Activity: Copy out and return the lines from the one holding "D1: LED (A VS, K LED) -> LED (A GND, K LED)" to the end of the listing below, both included, omitting the pictures.

Given entries:

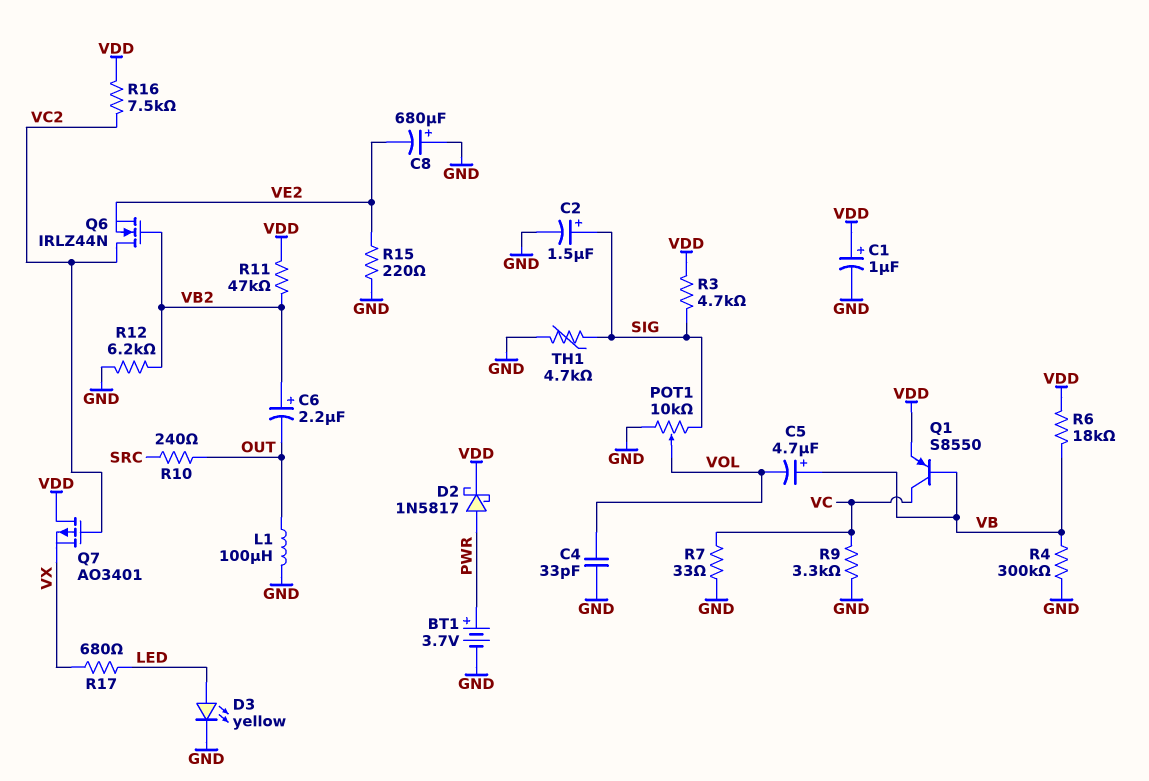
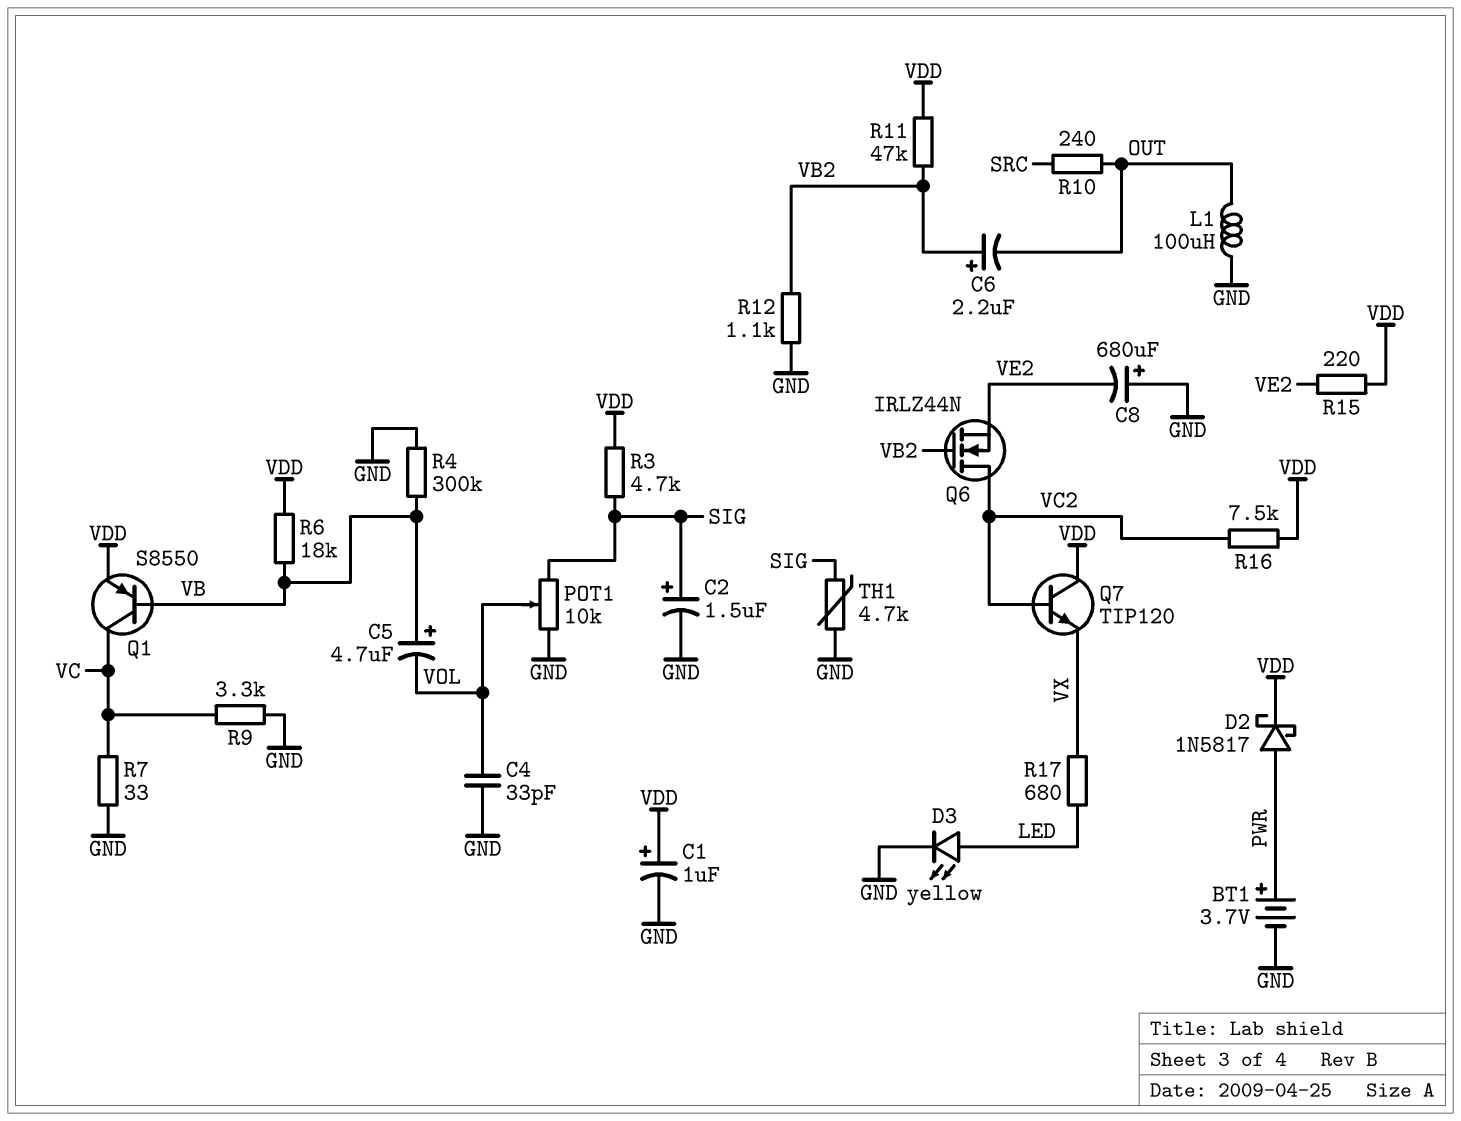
Q7: PMOS AO3401 (G VC2, D VDD, S VX) -> NPN TIP120 (B VC2, C VDD, E VX)
R12: 6.2k (GND, VB2) -> 1.1k (GND, VB2)
R15: 220 (GND, VE2) -> 220 (VDD, VE2)

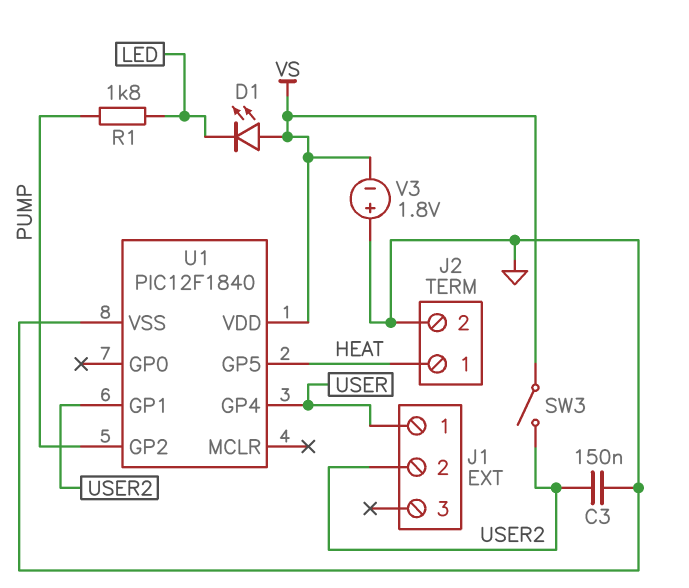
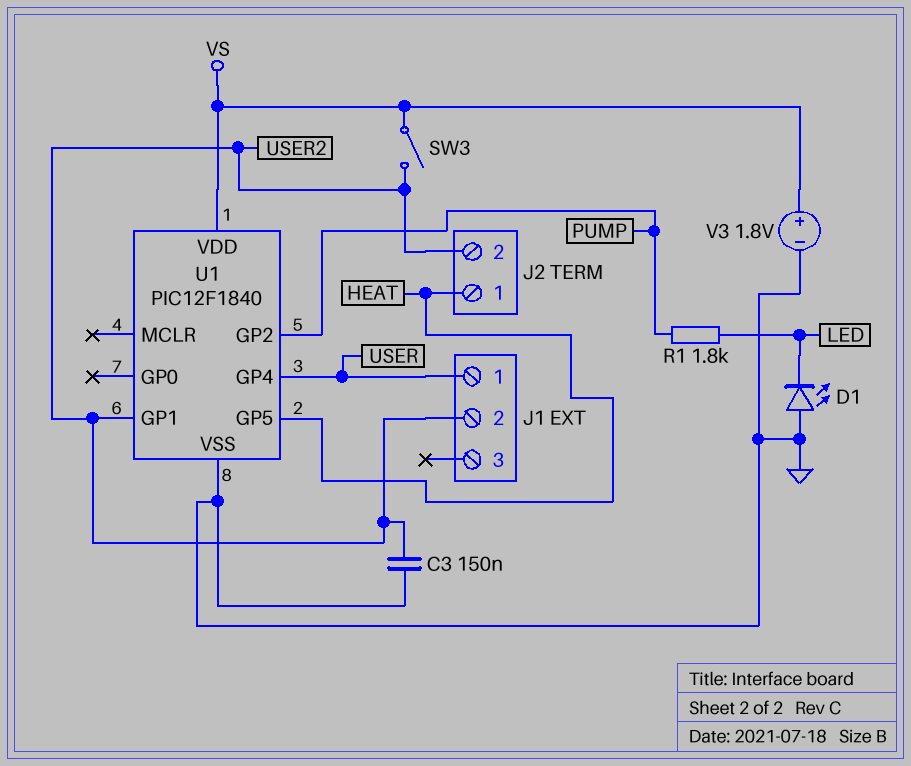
D1: LED (A VS, K LED) -> LED (A GND, K LED)
J2 pin 2: GND -> USER2
V3: 1.8V (plus GND, minus VS) -> 1.8V (plus VS, minus GND)

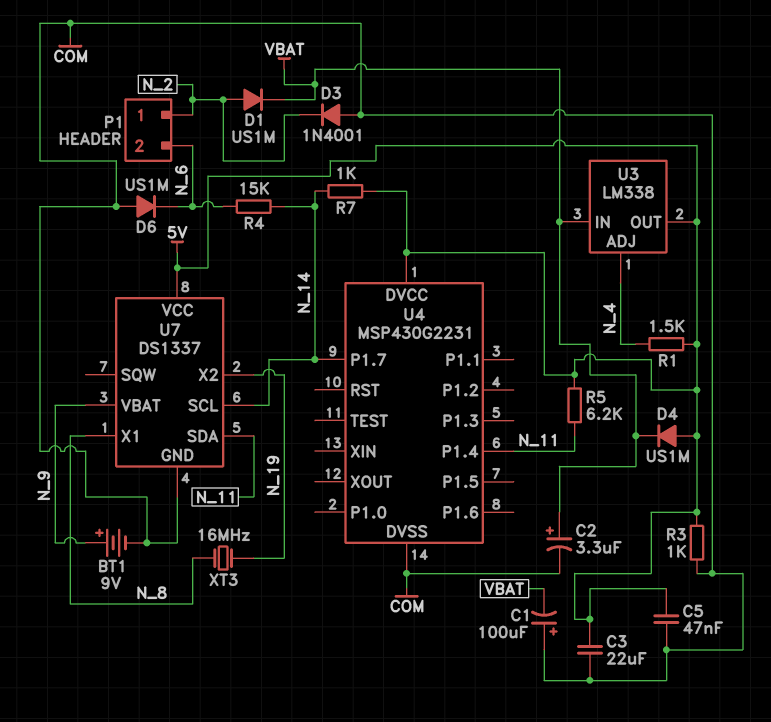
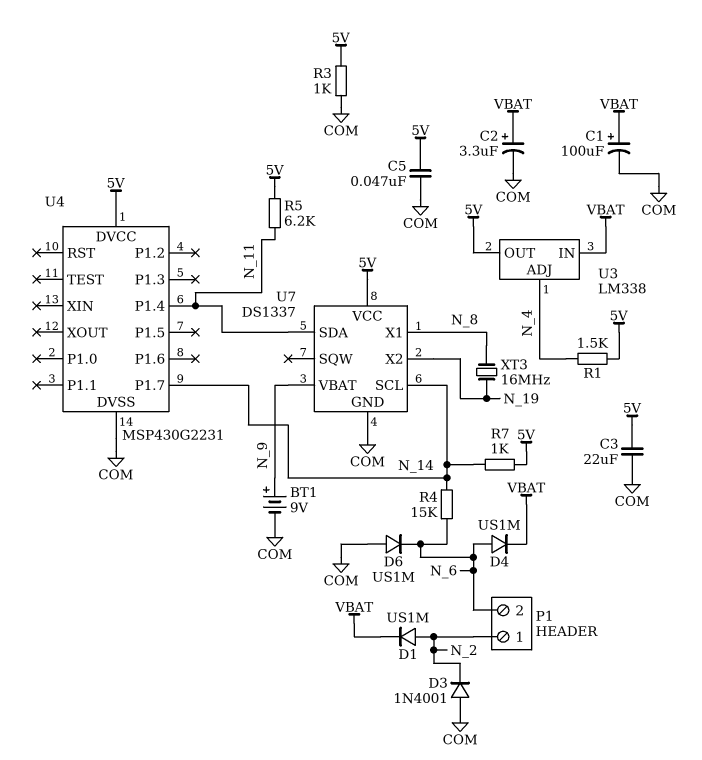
C1: 100uF (plus COM, minus VBAT) -> 100uF (plus VBAT, minus COM)
D4: diode US1M (A 5V, K VBAT) -> diode US1M (A N_6, K VBAT)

Completed task:
D1: LED (A VS, K LED) -> LED (A GND, K LED)
J2 pin 2: GND -> USER2
V3: 1.8V (plus GND, minus VS) -> 1.8V (plus VS, minus GND)

C1: 100uF (plus COM, minus VBAT) -> 100uF (plus VBAT, minus COM)
D4: diode US1M (A 5V, K VBAT) -> diode US1M (A N_6, K VBAT)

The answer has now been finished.